WORK TO BE COMPLETED => Your answer must consist only of the lines from the start of the entries through the line that holds "grey vase: [159,227,226,312]", copied exactly, with no pictures.

RECORDS SUPPLIED Block Start

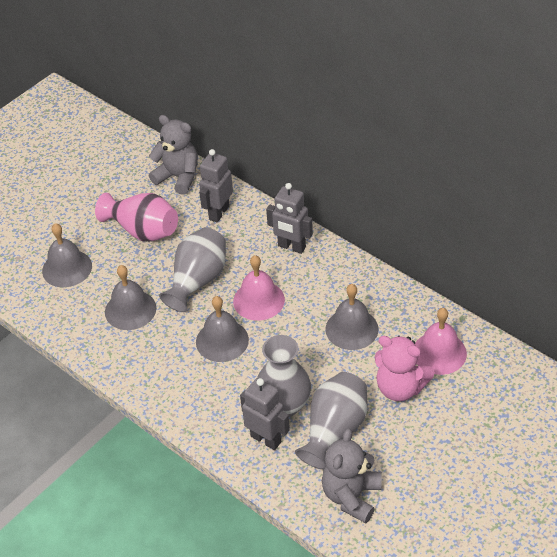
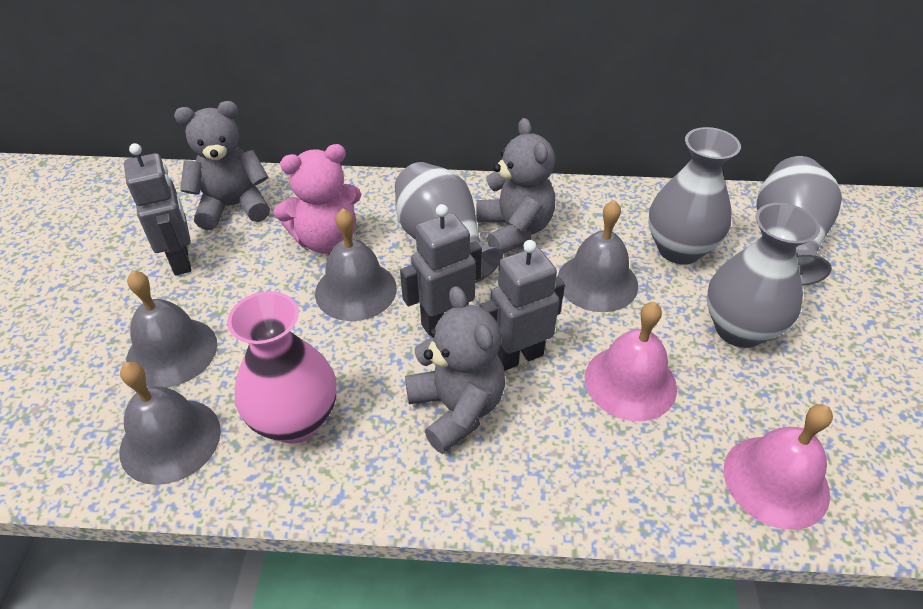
grey teddy bear: [149,115,198,195] [322,428,381,523] = 2 -> [174,101,270,230] [405,286,505,454] [477,118,555,254] = 3
grey vase: [159,227,226,312] [257,335,311,417] [295,372,368,469] = 3 -> [395,162,503,283] [648,127,741,264] [707,203,820,348] [756,156,842,285] = 4

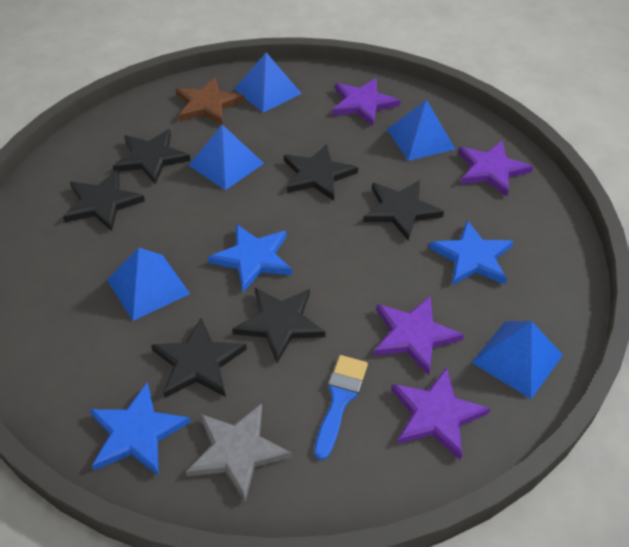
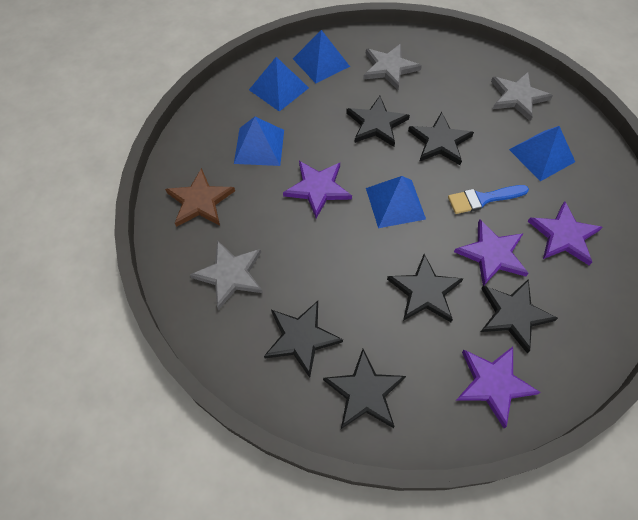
blue star: [89,382,191,476] [208,224,292,292] [429,220,513,285] = 3 -> none = 0
grey star: [186,403,292,502] = 1 -> [190,240,263,310] [363,44,422,90] [491,72,553,121] = 3

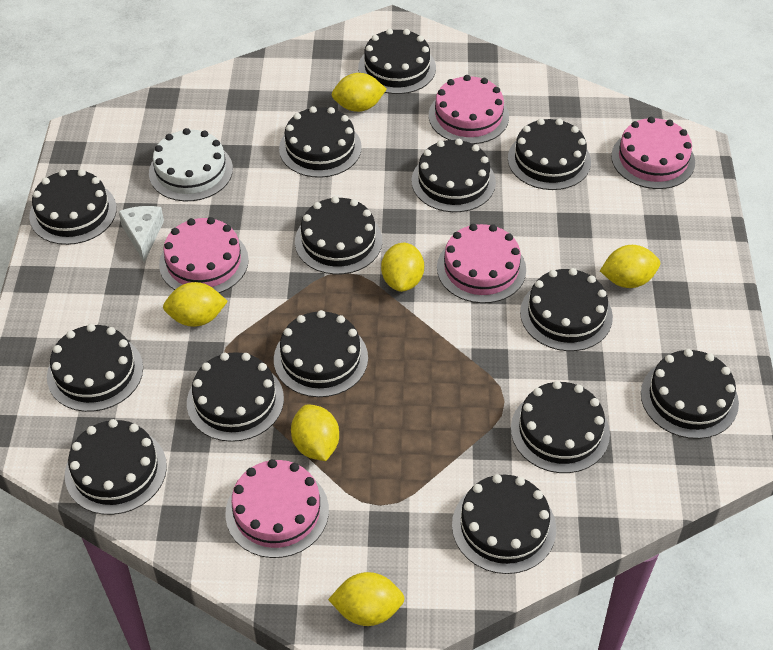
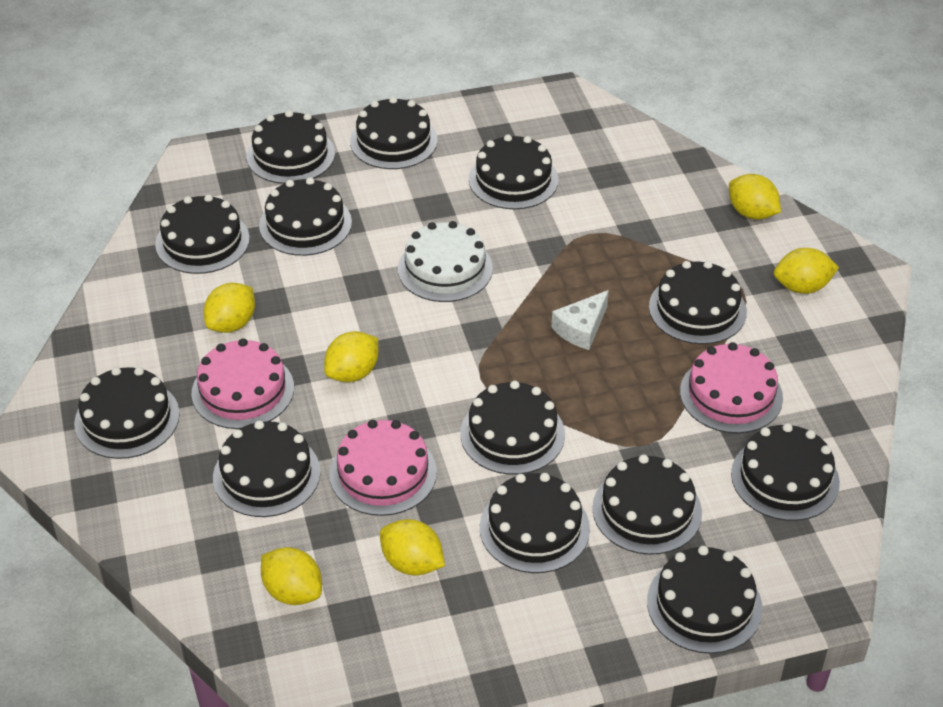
black cake: [29,169,117,245] [47,324,143,412] [65,419,167,515] [187,352,284,442] [274,310,368,397] [279,106,362,178] [295,196,382,274] [358,28,436,94] [411,139,496,212] [452,474,556,574] [508,118,591,190] [511,381,610,473] [520,268,613,351] [641,349,739,439] = 14 -> [74,367,180,459] [155,194,250,274] [213,420,321,517] [247,110,335,184] [259,177,352,256] [350,97,438,169] [460,381,565,475] [469,134,559,209] [480,473,590,573] [592,454,702,555] [647,546,763,654] [649,261,747,344] [731,423,840,521] = 13
pink cake: [159,217,249,293] [225,459,329,558] [429,75,509,144] [437,224,526,303] [611,117,695,189] = 5 -> [191,338,294,429] [330,420,437,516] [680,342,783,433] = 3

RECORDS SUPPLIED Block End

RESPONSE TO THIS EXERCISE =>
grey teddy bear: [149,115,198,195] [322,428,381,523] = 2 -> [174,101,270,230] [405,286,505,454] [477,118,555,254] = 3
grey vase: [159,227,226,312] [257,335,311,417] [295,372,368,469] = 3 -> [395,162,503,283] [648,127,741,264] [707,203,820,348] [756,156,842,285] = 4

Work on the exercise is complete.